Coordinate-based change listings
+++

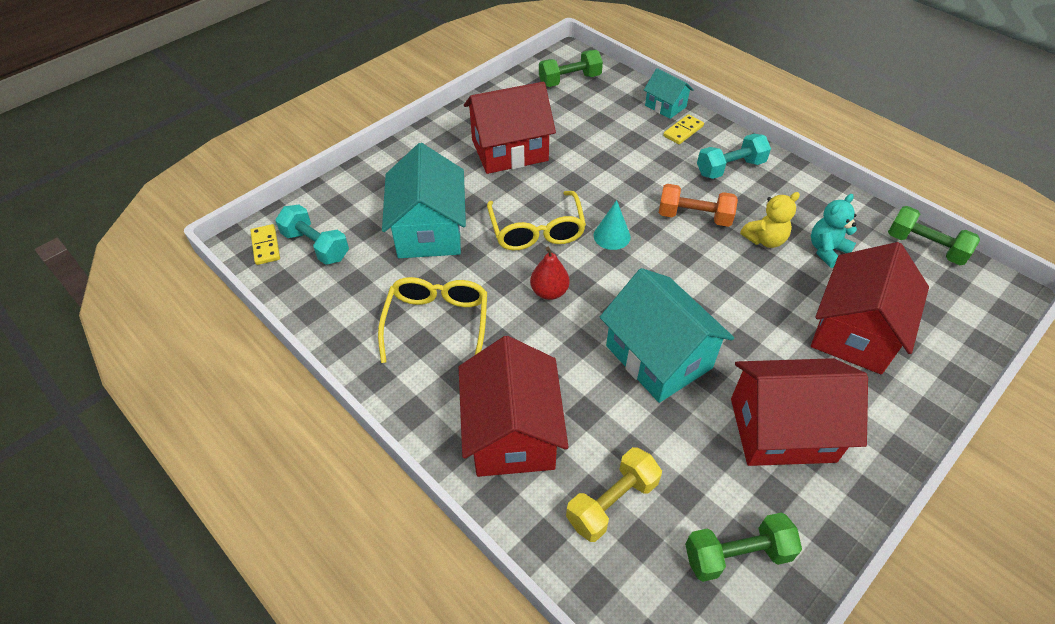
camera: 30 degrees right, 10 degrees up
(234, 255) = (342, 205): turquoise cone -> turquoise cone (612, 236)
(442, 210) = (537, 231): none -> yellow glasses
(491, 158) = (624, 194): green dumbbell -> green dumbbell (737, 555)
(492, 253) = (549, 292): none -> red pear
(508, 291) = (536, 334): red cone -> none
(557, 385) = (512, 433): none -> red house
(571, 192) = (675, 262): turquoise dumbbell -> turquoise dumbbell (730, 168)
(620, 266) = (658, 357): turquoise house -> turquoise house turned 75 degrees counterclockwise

+++

Starting at the line with "(234, 255) = (342, 205): turquoise", retype each line through the final one in the data above, unchanged and with nothing added.

(234, 255) = (342, 205): turquoise cone -> turquoise cone (612, 236)
(442, 210) = (537, 231): none -> yellow glasses
(491, 158) = (624, 194): green dumbbell -> green dumbbell (737, 555)
(492, 253) = (549, 292): none -> red pear
(508, 291) = (536, 334): red cone -> none
(557, 385) = (512, 433): none -> red house
(571, 192) = (675, 262): turquoise dumbbell -> turquoise dumbbell (730, 168)
(620, 266) = (658, 357): turquoise house -> turquoise house turned 75 degrees counterclockwise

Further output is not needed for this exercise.